AIM OF THE TASK —
Where the line containing "(310, 224) = (340, 400): brown" appears in the records below, begin there and write out each line exactly until the last one, and nothing more.
* * * * *
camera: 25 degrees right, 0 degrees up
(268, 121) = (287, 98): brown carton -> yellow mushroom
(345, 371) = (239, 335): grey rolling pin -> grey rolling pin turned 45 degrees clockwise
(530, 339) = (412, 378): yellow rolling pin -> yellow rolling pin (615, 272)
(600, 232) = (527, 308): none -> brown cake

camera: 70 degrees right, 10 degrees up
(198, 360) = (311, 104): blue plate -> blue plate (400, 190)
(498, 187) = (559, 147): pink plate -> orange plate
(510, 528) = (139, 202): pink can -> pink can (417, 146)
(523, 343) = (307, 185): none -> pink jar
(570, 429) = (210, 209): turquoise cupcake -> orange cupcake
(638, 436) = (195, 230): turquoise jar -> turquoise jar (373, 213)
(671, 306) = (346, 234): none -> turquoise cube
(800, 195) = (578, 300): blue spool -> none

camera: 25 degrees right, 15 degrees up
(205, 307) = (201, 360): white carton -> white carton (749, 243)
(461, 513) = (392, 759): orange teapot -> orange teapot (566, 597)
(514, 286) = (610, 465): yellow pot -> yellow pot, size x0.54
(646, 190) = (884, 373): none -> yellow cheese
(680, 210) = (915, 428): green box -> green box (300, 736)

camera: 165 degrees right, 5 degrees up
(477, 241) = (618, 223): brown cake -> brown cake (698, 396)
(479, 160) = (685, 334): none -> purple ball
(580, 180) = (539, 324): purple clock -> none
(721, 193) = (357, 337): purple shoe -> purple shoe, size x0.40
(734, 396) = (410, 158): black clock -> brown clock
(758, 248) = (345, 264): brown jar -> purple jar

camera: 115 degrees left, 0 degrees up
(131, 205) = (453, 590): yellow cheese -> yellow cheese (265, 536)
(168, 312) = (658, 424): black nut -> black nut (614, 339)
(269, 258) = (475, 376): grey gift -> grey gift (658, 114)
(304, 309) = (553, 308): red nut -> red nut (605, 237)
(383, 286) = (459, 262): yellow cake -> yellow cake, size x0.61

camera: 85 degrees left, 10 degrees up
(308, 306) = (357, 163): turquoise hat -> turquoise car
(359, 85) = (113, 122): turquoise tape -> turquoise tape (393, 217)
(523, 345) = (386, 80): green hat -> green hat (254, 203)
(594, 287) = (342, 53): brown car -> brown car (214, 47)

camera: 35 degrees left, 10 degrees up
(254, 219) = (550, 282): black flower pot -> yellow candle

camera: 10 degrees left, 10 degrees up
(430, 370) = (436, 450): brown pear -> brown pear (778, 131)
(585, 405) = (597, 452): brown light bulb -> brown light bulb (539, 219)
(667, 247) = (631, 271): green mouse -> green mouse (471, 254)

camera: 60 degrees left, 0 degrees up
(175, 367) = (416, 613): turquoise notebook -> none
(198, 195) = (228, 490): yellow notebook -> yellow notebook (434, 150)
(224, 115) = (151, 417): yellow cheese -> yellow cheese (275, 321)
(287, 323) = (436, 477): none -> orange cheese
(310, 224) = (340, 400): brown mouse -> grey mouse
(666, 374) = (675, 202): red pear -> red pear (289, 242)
* * * * *
SOLUTION —
(310, 224) = (340, 400): brown mouse -> grey mouse
(666, 374) = (675, 202): red pear -> red pear (289, 242)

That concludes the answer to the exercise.